*Task objective*. Could you transcribe all of the data exactly and skip any pictures?

BEGIN Working data

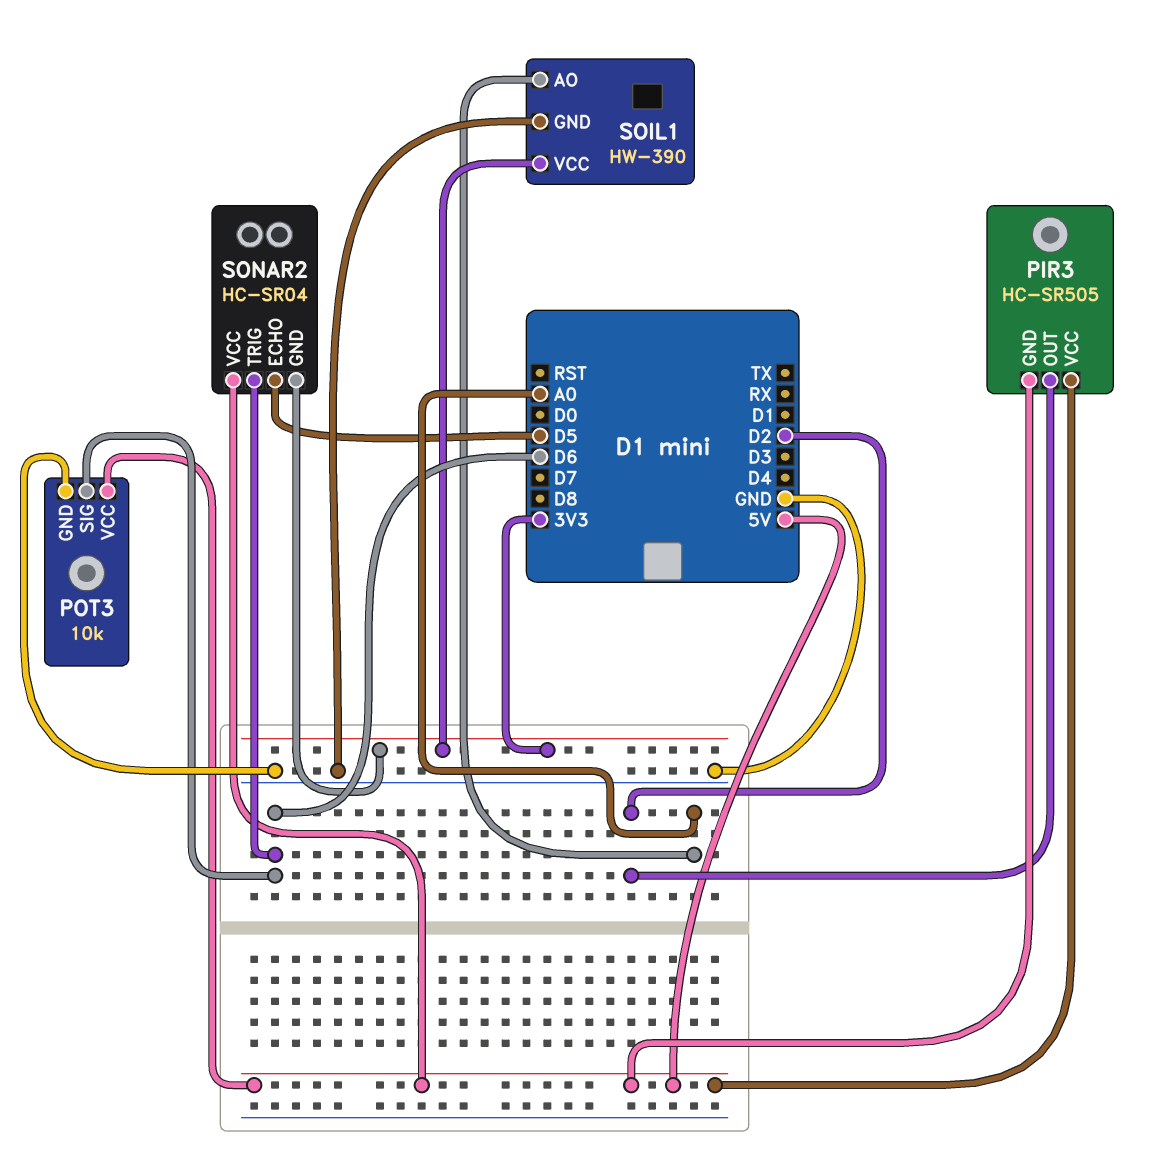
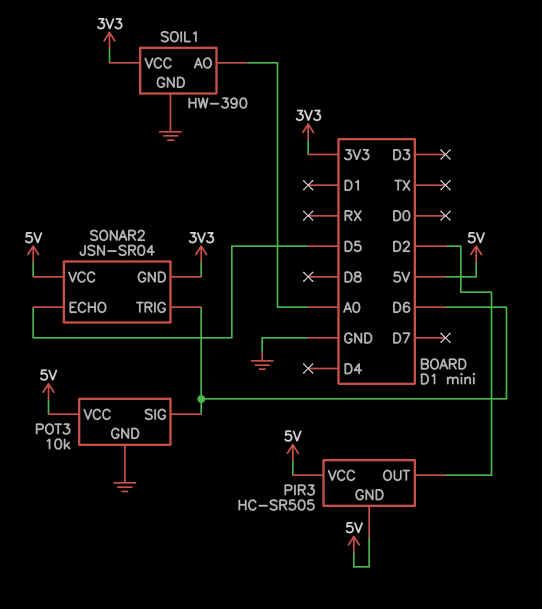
SONAR2: HC-SR04 -> JSN-SR04

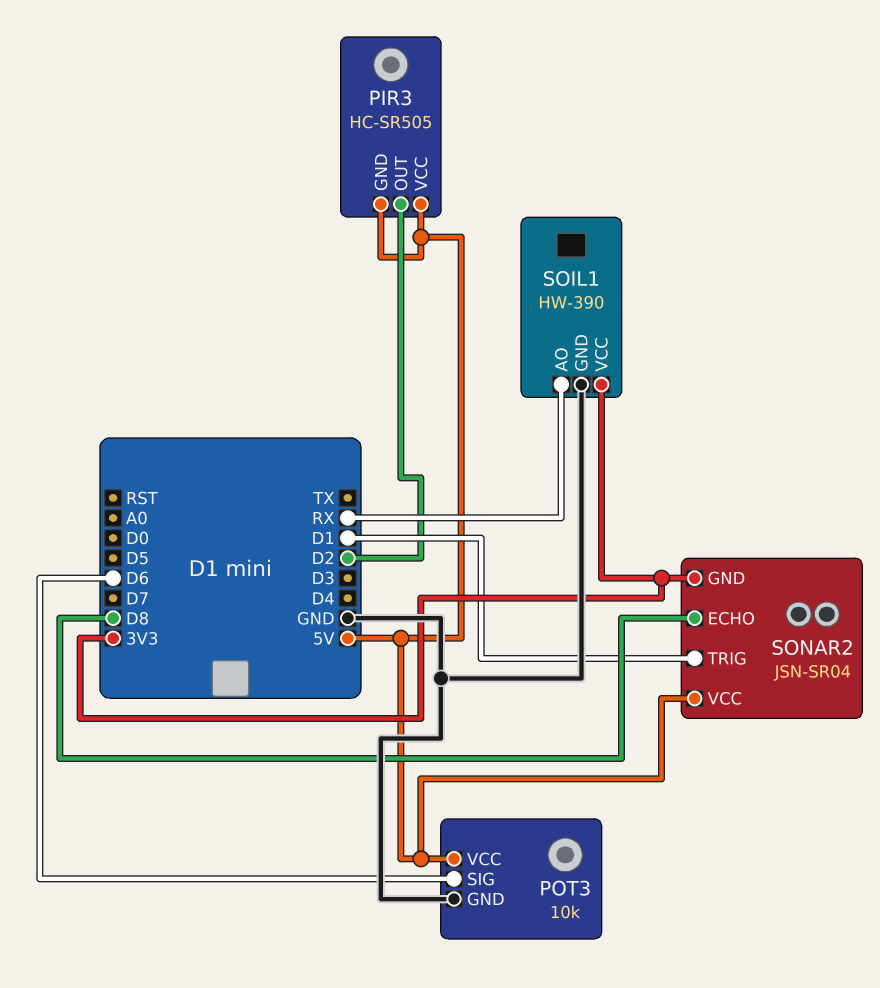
SOIL1 pin AO: A0 -> RX
SONAR2 pin ECHO: D5 -> D8
SONAR2 pin TRIG: D6 -> D1

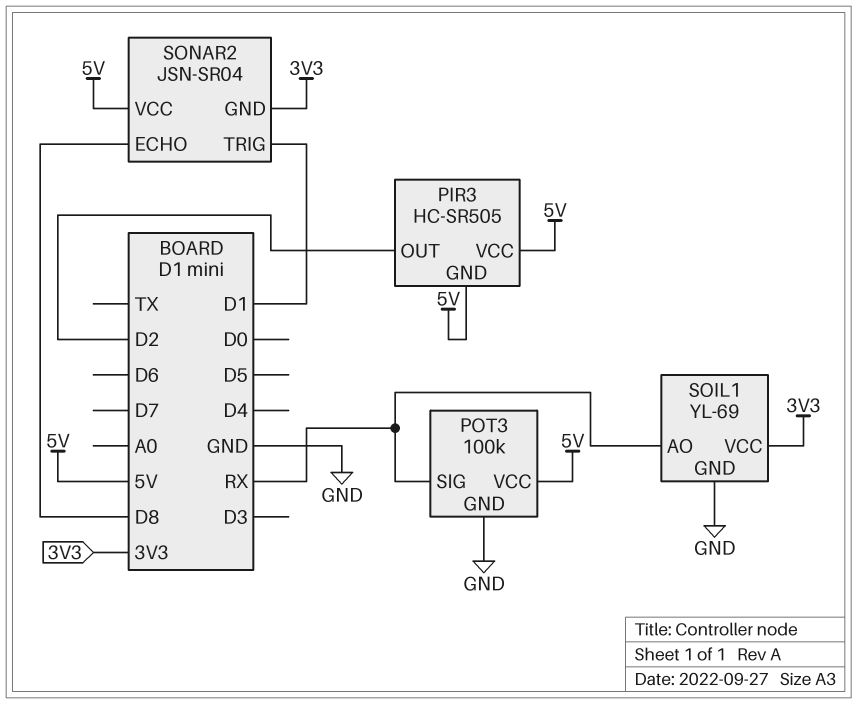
POT3: 10k -> 100k
POT3 pin SIG: D6 -> RX
SOIL1: HW-390 -> YL-69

END Working data

*Output for this exercise*.
SONAR2: HC-SR04 -> JSN-SR04

SOIL1 pin AO: A0 -> RX
SONAR2 pin ECHO: D5 -> D8
SONAR2 pin TRIG: D6 -> D1

POT3: 10k -> 100k
POT3 pin SIG: D6 -> RX
SOIL1: HW-390 -> YL-69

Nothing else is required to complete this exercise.